- _Exercise_:
What you produce should be an exact transcription of the data, minus any pictures.

*** Begin section ***

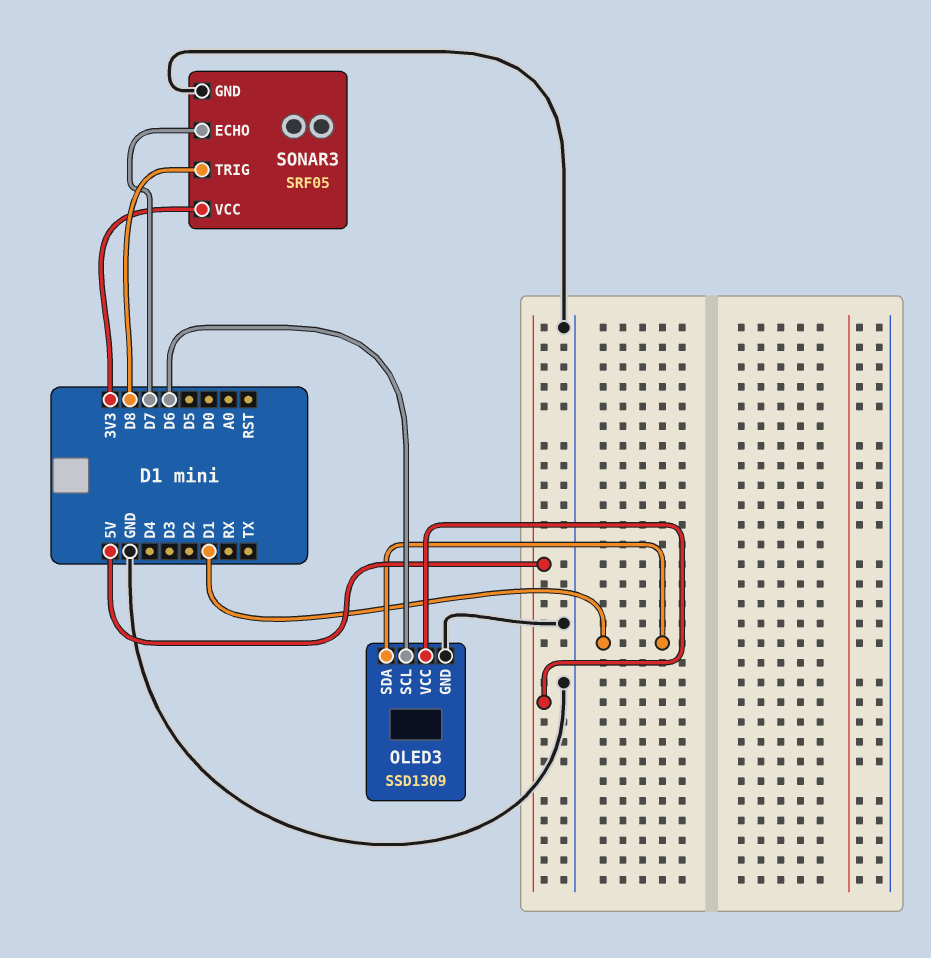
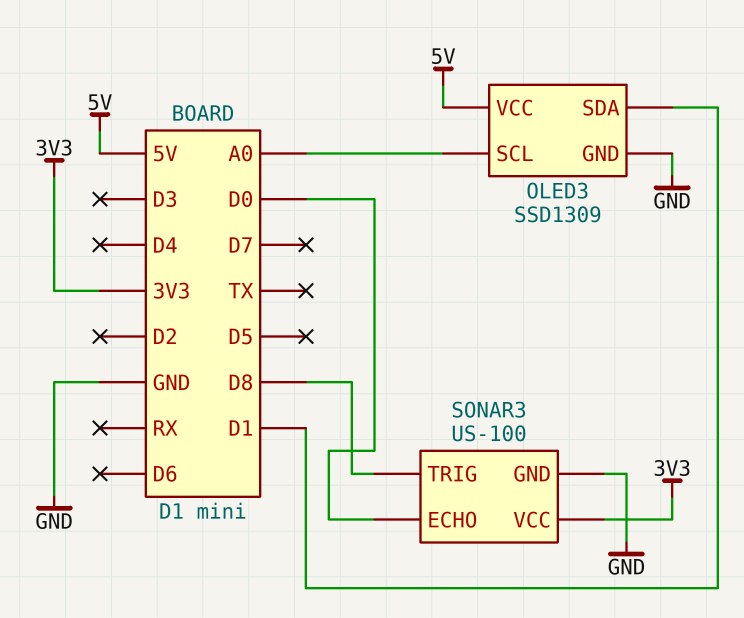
OLED3 pin SCL: D6 -> A0
SONAR3: SRF05 -> US-100
SONAR3 pin ECHO: D7 -> D0

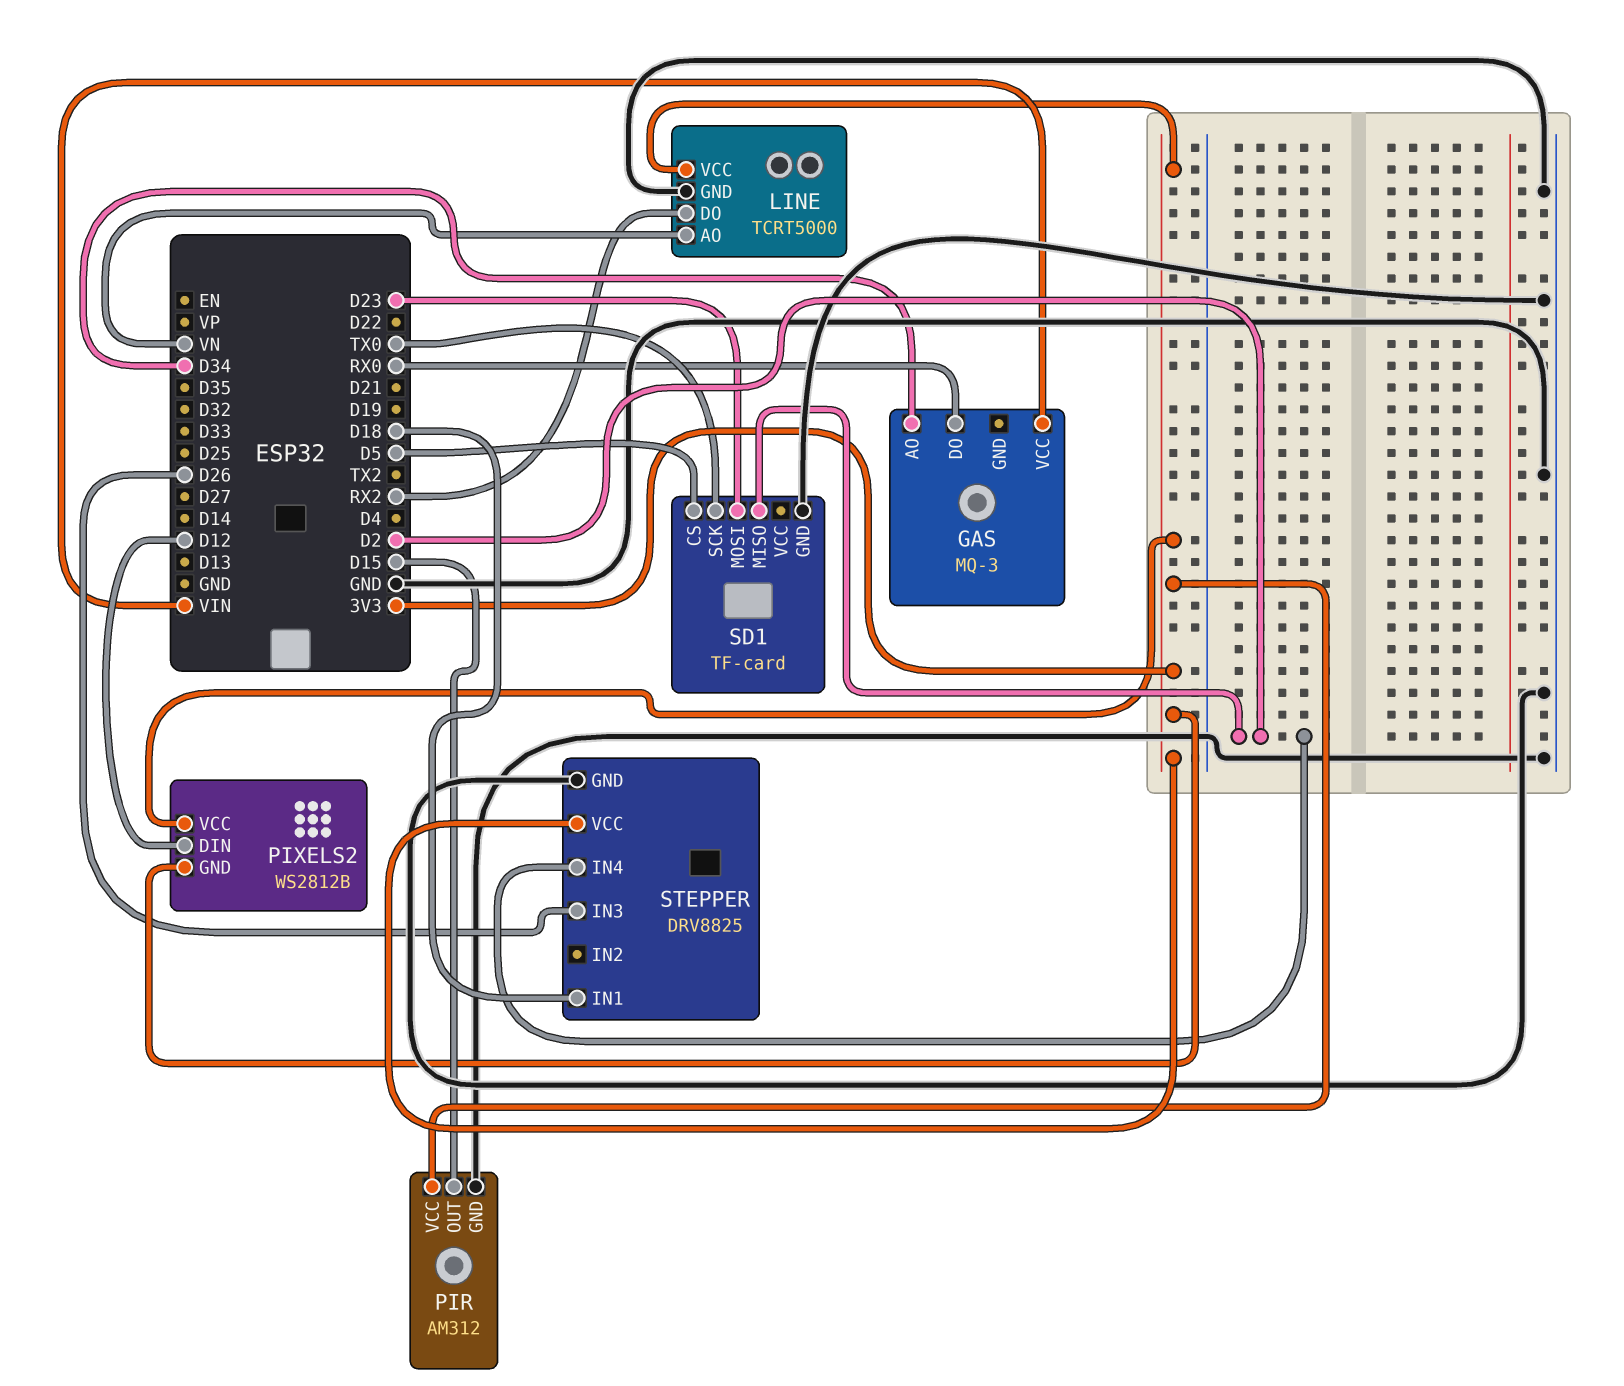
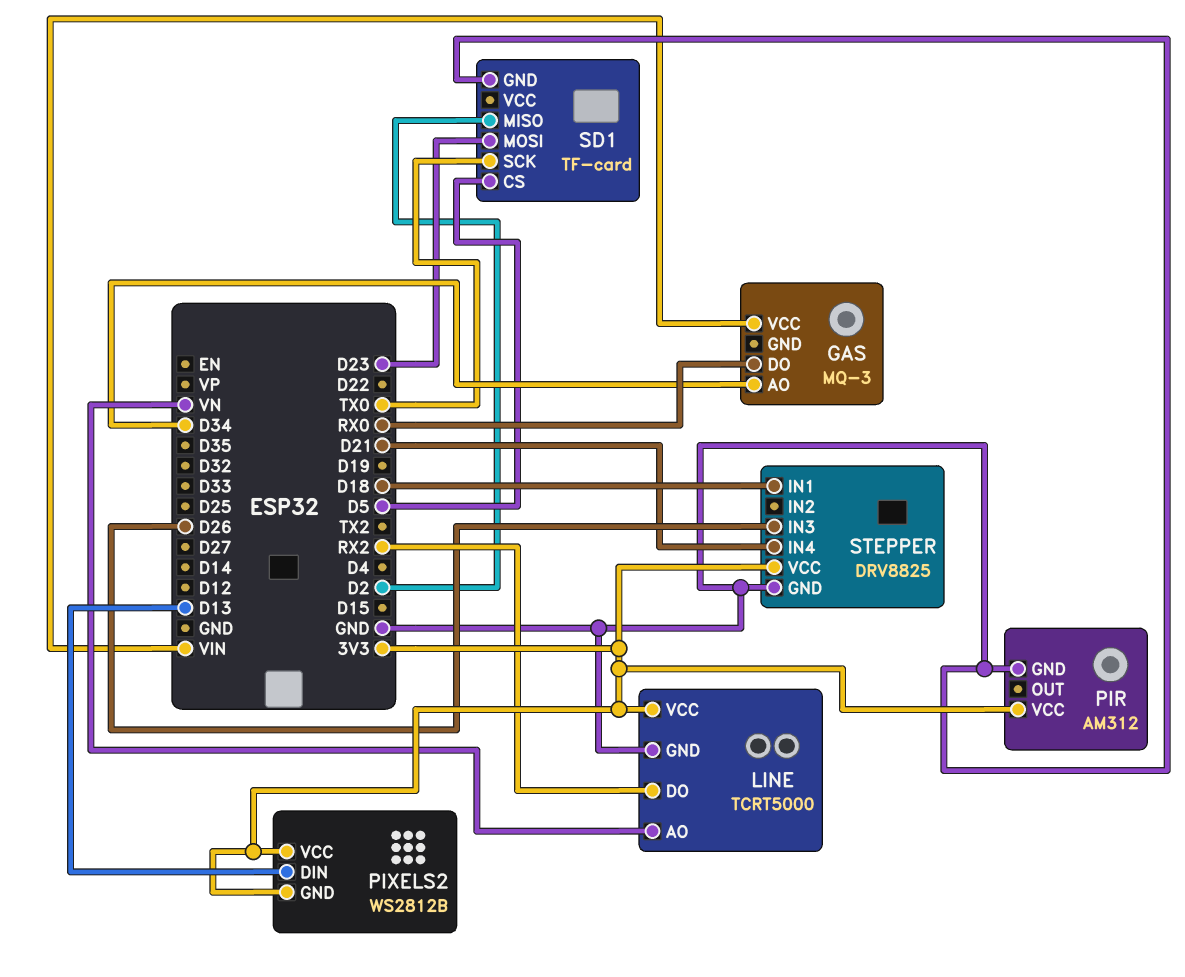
PIR pin OUT: D15 -> none
PIXELS2 pin DIN: D12 -> D13
STEPPER pin IN4: D2 -> D21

*** End section ***

- _Answer for this exercise_:
OLED3 pin SCL: D6 -> A0
SONAR3: SRF05 -> US-100
SONAR3 pin ECHO: D7 -> D0

PIR pin OUT: D15 -> none
PIXELS2 pin DIN: D12 -> D13
STEPPER pin IN4: D2 -> D21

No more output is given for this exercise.